§ Task
Filter these records by the string "black", copying each line that holds it.

§ Excerpted records

********************

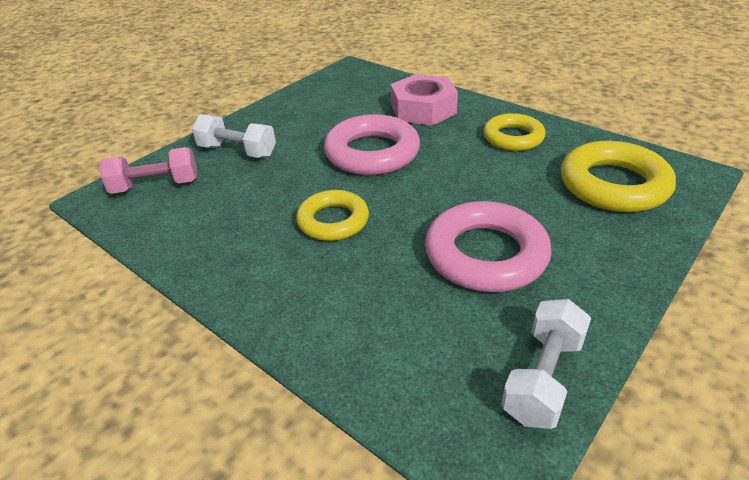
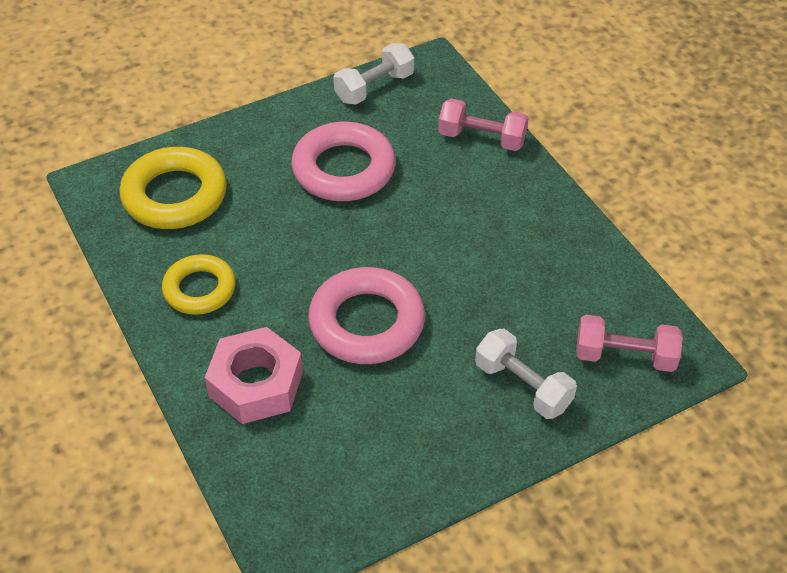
camera: 160 degrees left, 10 degrees up
(333, 221) = (450, 243): yellow ring -> none
(349, 345) = (481, 138): none -> pink dumbbell

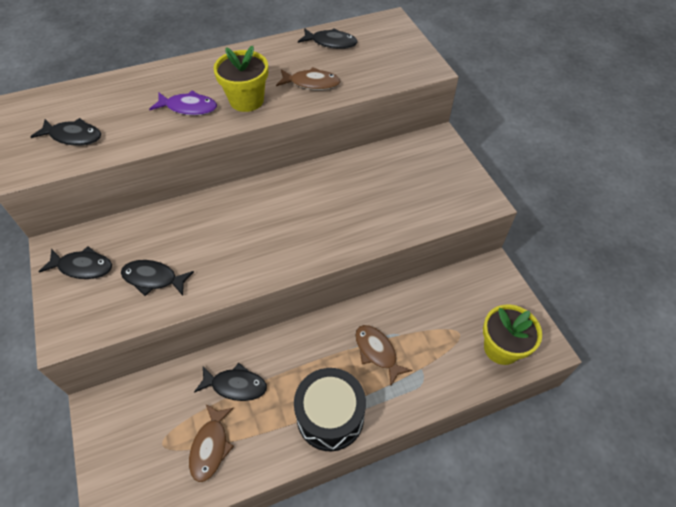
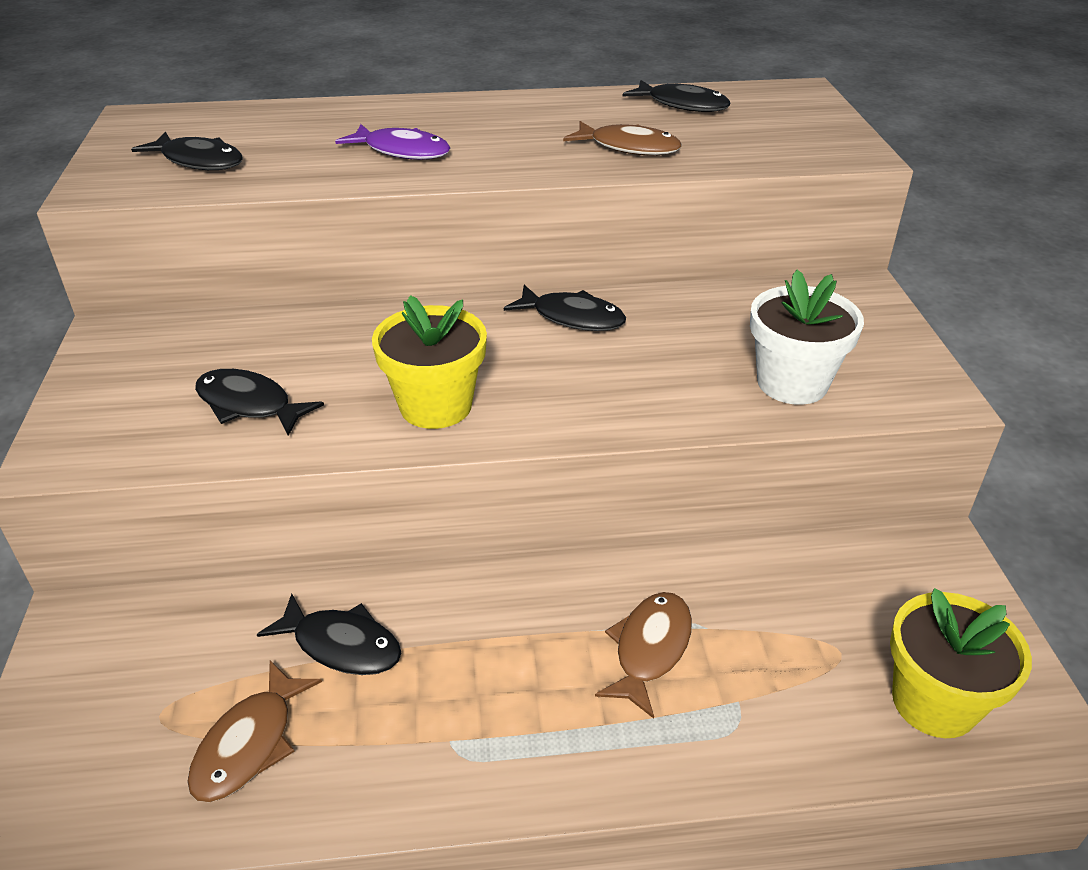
camera: 15 degrees right, 15 degrees down
(83, 267) = (139, 367): black fish -> black fish (572, 317)
(246, 100) = (505, 154): yellow flower pot -> yellow flower pot (435, 406)
(330, 416) = (513, 747): black drum -> none
(377, 352) = (649, 649): brown fish -> brown fish turned 45 degrees clockwise
(418, 207) = (792, 383): none -> white flower pot

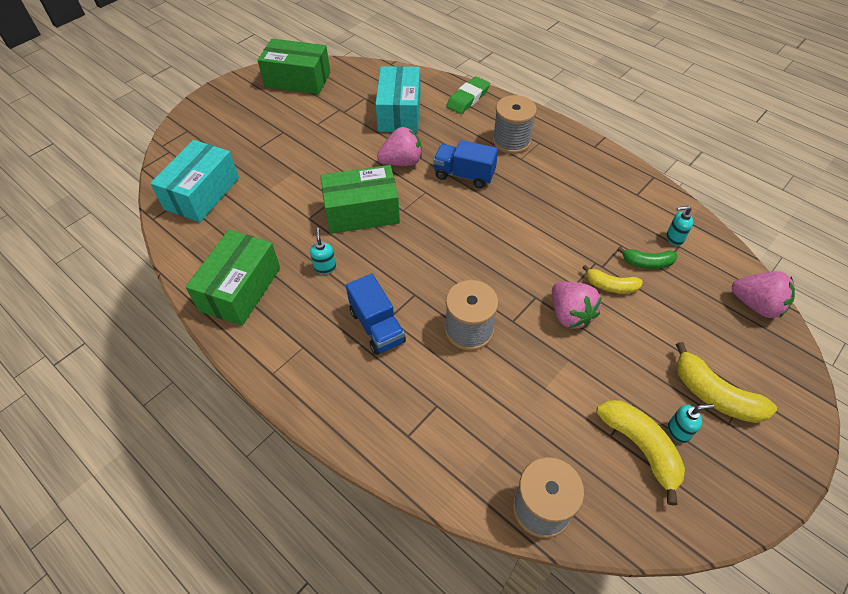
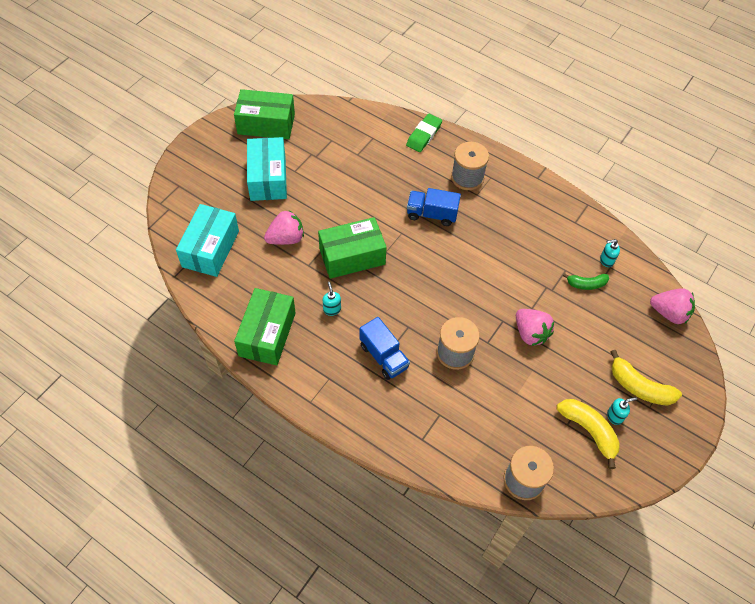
camera: 10 degrees left, 5 degrees up
(399, 112) = (366, 154): turquoise box -> turquoise box (268, 178)
(402, 162) = (377, 205): pink strawberry -> pink strawberry (286, 238)
(611, 286) = (559, 306): yellow banana -> none

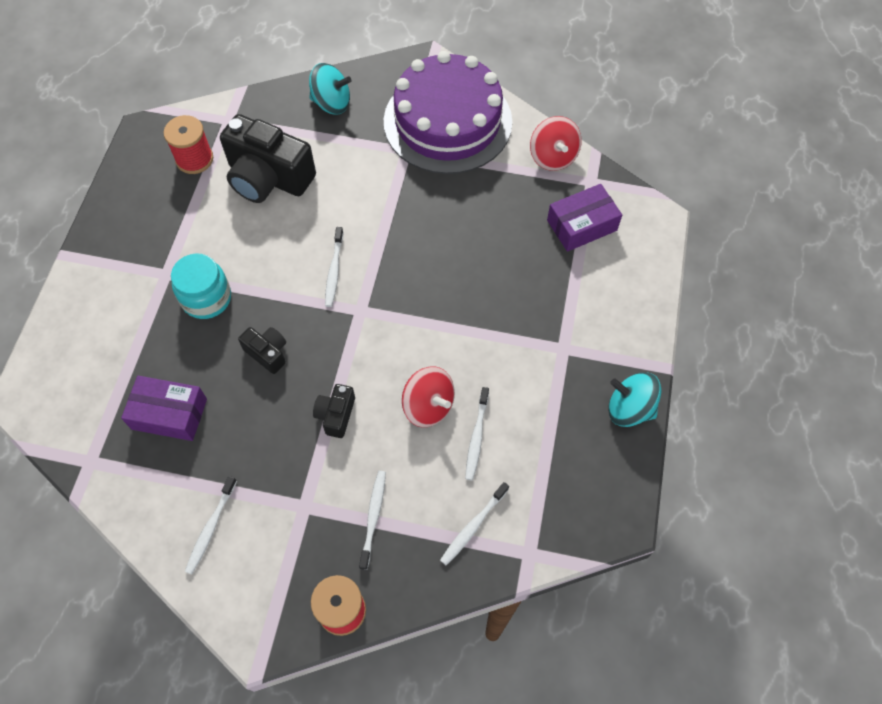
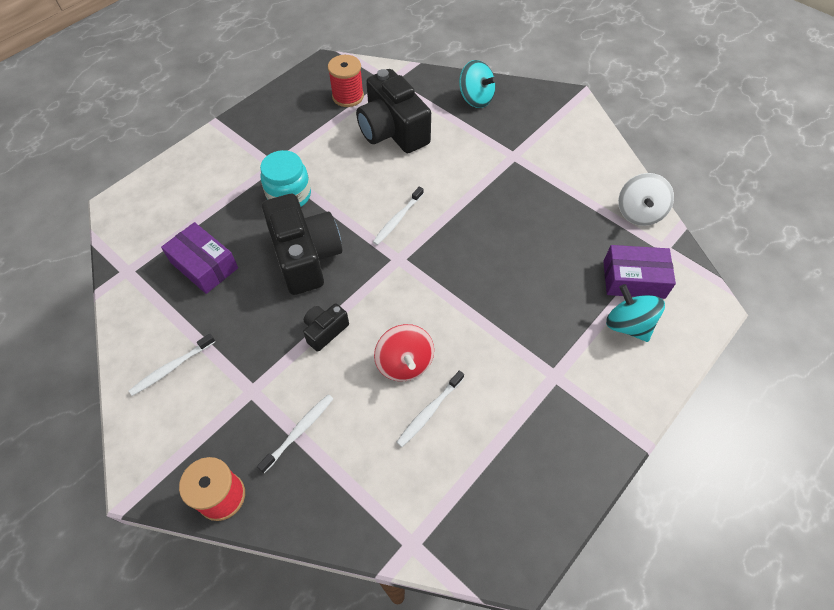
camera: 30 degrees right, 5 degrees down
(267, 353) = (305, 256): black camera -> black camera, size x2.10
(447, 121) = (561, 148): purple cake -> none
(473, 526) = (377, 488): white toothbrush -> none
(553, 157) = (639, 213): red spinning top -> white spinning top
(629, 409) = (587, 463): turquoise spinning top -> turquoise spinning top (628, 325)

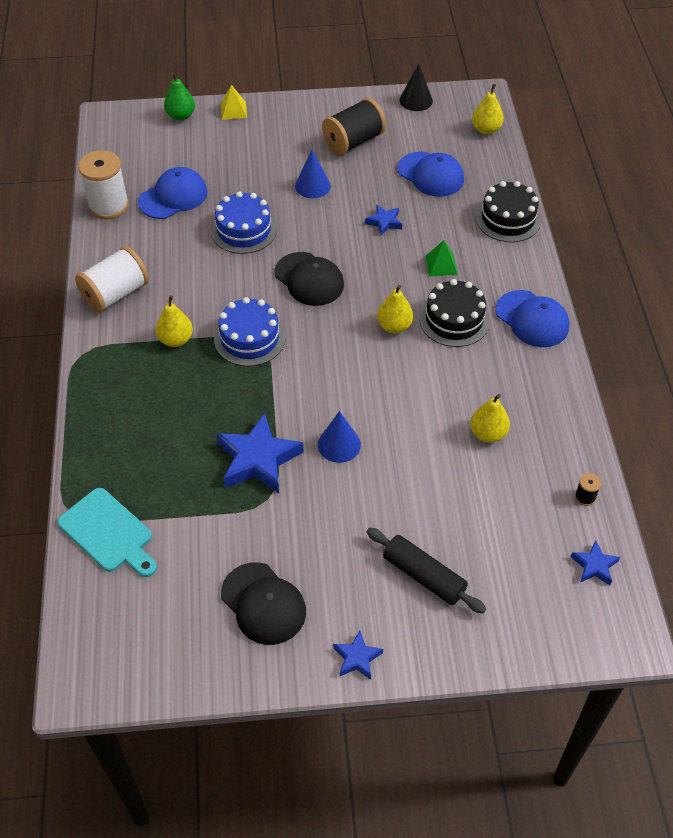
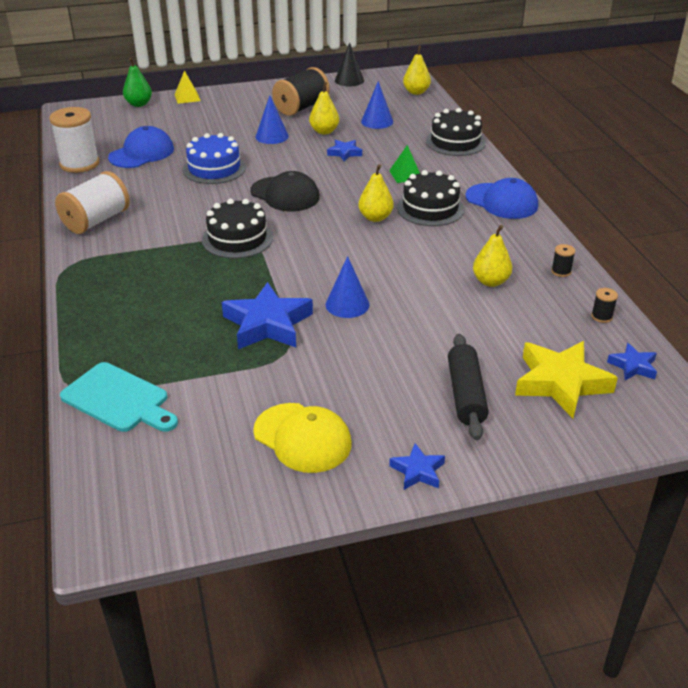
camera: 10 degrees left, 15 degrees down
(176, 340) = (163, 246): yellow pear -> yellow pear (324, 131)
(249, 338) = (237, 238): blue cake -> black cake
(263, 603) = (302, 438): black cap -> yellow cap
(423, 576) = (465, 394): black rolling pin -> black rolling pin turned 60 degrees clockwise
(431, 174) = (377, 121): blue cap -> blue cone
(517, 576) = (560, 383): none -> yellow star
(563, 430) = (561, 271): none -> black spool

********************

§ Result of this exercise
(83, 267) = (139, 367): black fish -> black fish (572, 317)
(330, 416) = (513, 747): black drum -> none
(267, 353) = (305, 256): black camera -> black camera, size x2.10
(249, 338) = (237, 238): blue cake -> black cake
(263, 603) = (302, 438): black cap -> yellow cap
(423, 576) = (465, 394): black rolling pin -> black rolling pin turned 60 degrees clockwise
(563, 430) = (561, 271): none -> black spool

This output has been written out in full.